=== Stored data ===
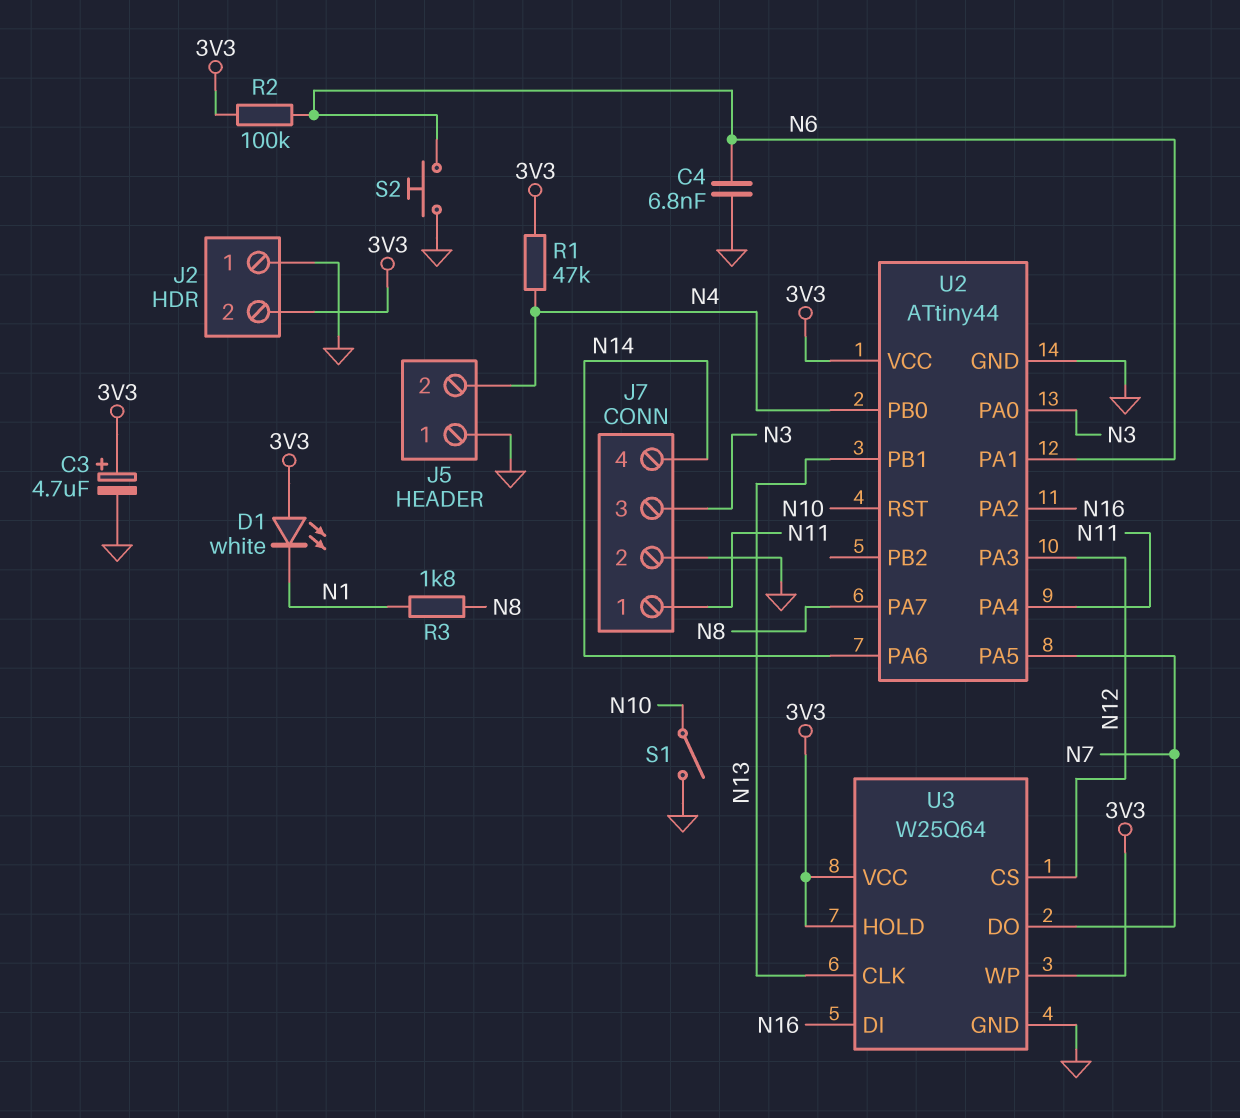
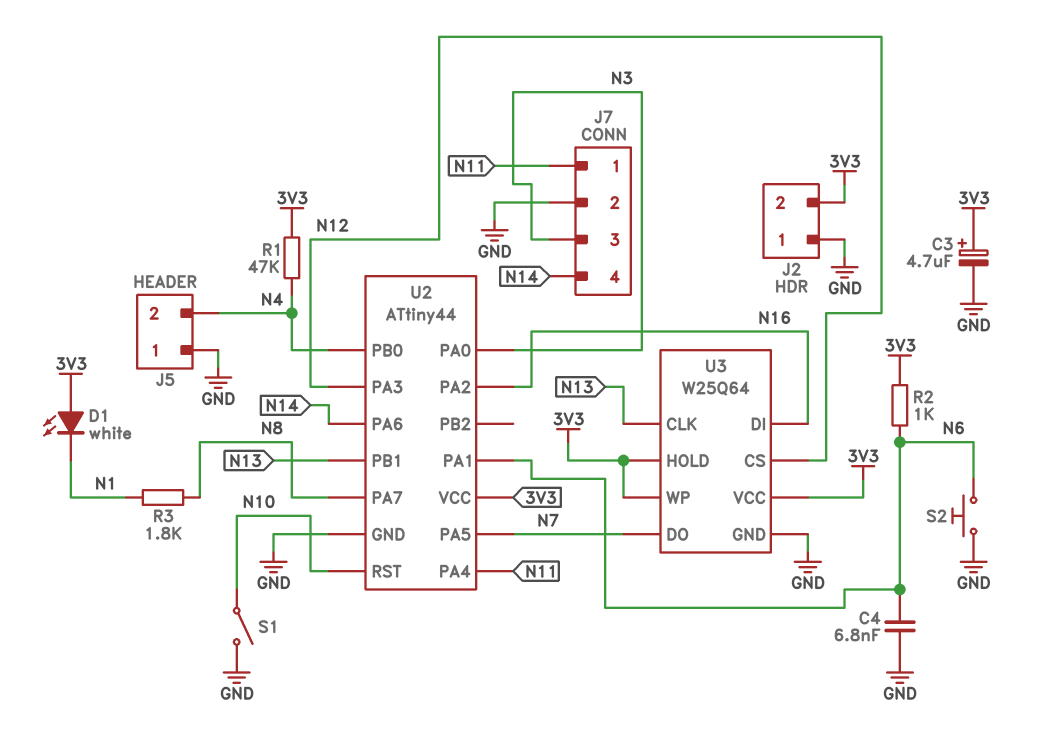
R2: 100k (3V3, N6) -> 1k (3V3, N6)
===
=== Stored data ===
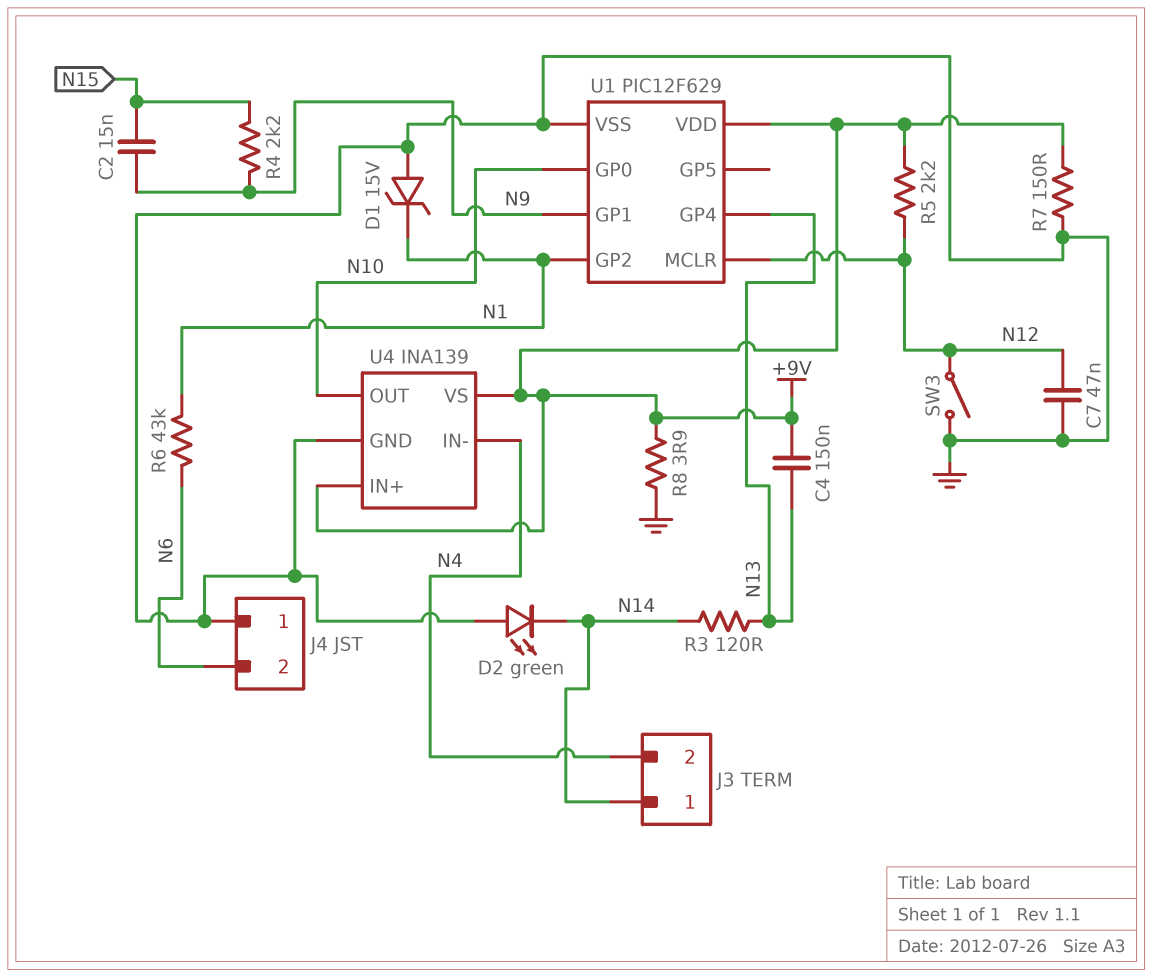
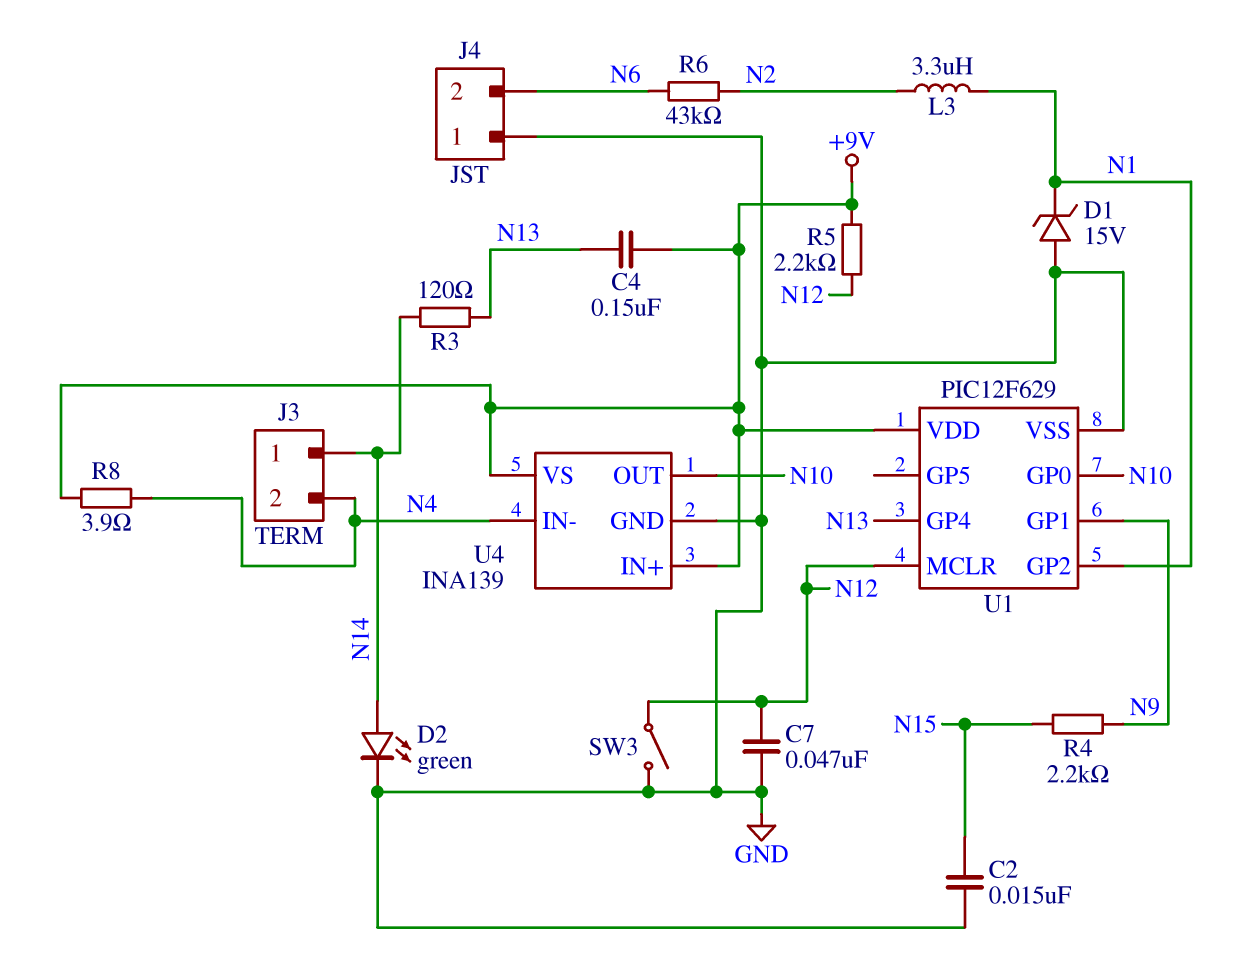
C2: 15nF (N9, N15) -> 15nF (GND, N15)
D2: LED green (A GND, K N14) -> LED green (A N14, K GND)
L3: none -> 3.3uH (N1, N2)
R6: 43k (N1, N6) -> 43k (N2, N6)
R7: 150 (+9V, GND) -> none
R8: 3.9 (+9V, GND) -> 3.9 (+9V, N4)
===
=== Stored data ===
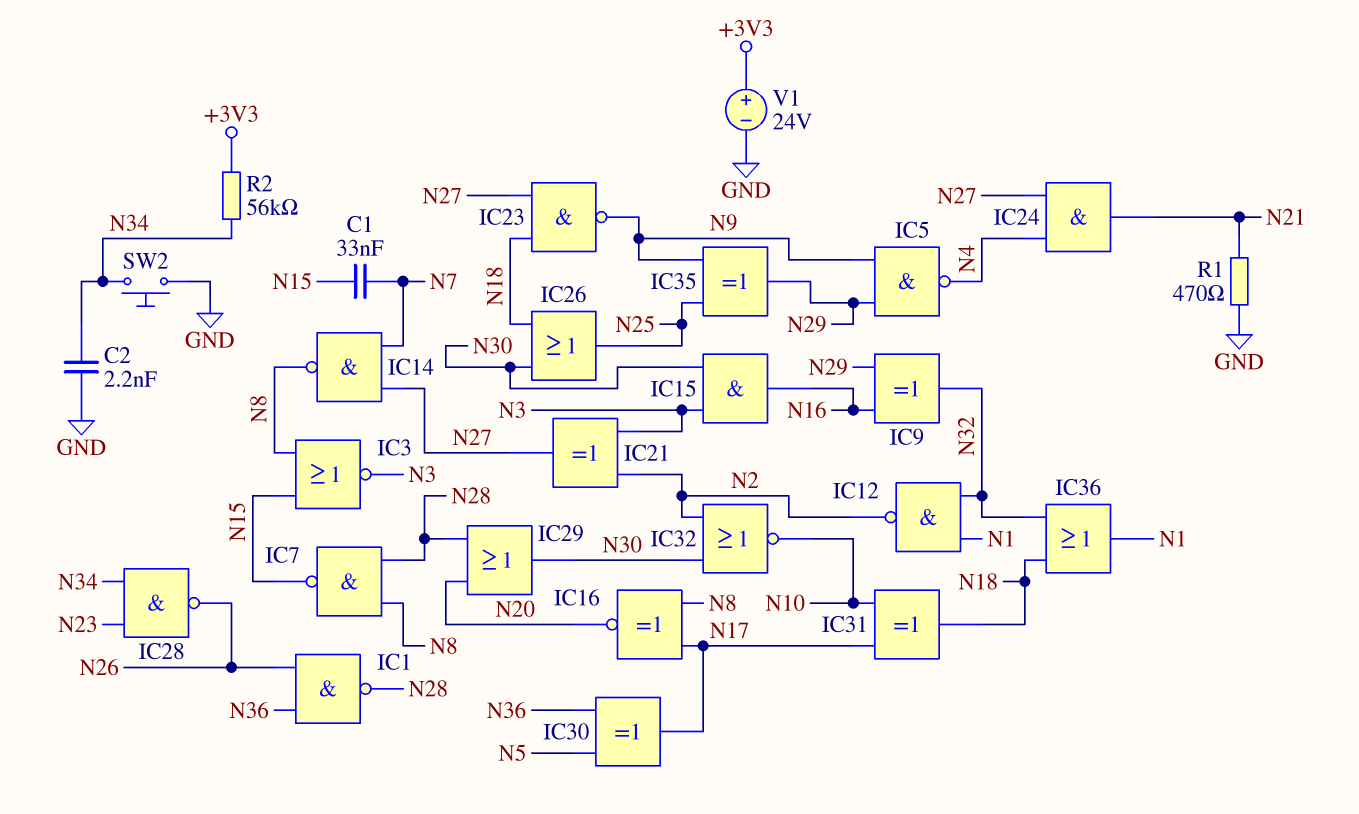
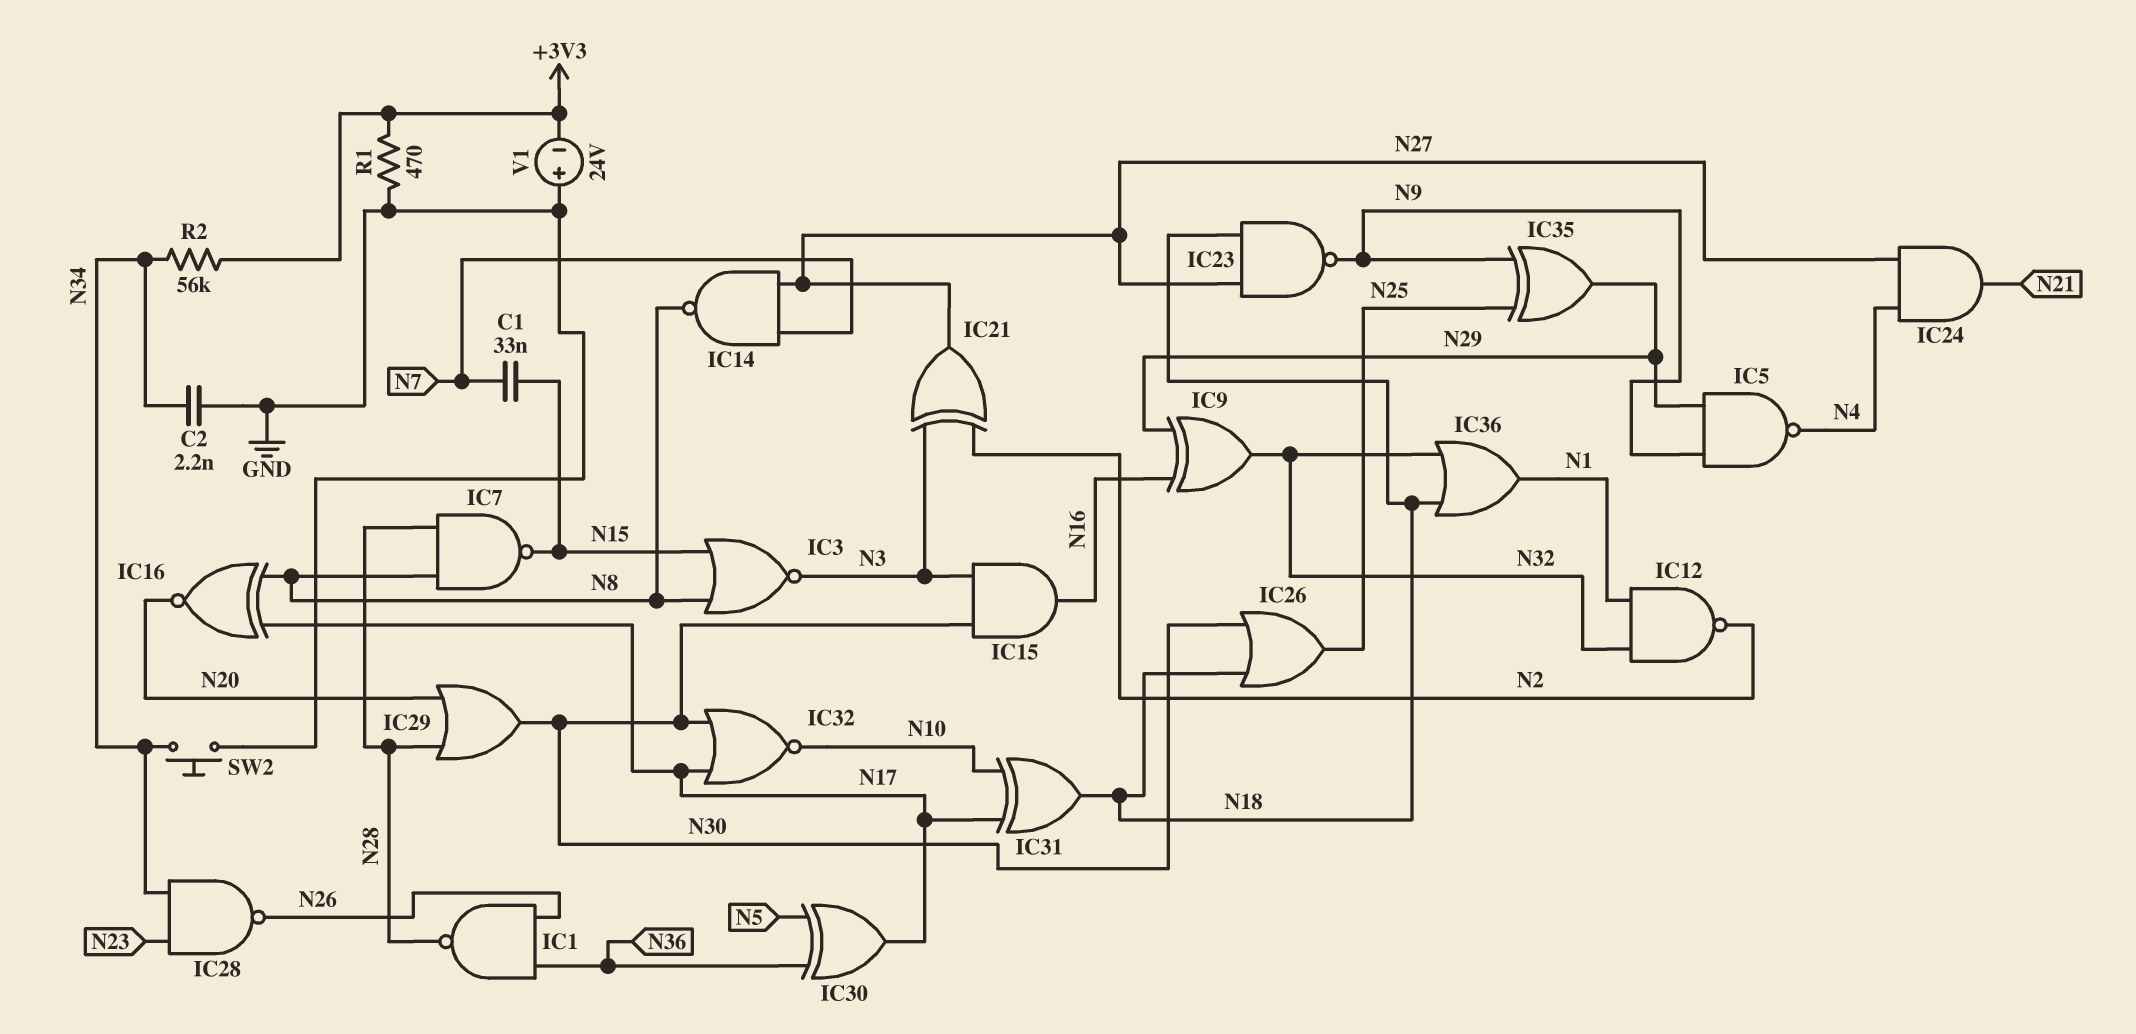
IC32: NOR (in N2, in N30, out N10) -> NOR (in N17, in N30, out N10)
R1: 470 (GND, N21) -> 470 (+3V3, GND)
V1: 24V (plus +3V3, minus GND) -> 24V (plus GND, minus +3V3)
===
Task requirements: Lines wanted from the listing above: the line with "L3: none -> 3.3uH (N1, N2)" up to and including the line with "R8: 3.9 (+9V, GND) -> 3.9 (+9V, N4)". Please write them out exactly, adding nothing else.

Written reply:
L3: none -> 3.3uH (N1, N2)
R6: 43k (N1, N6) -> 43k (N2, N6)
R7: 150 (+9V, GND) -> none
R8: 3.9 (+9V, GND) -> 3.9 (+9V, N4)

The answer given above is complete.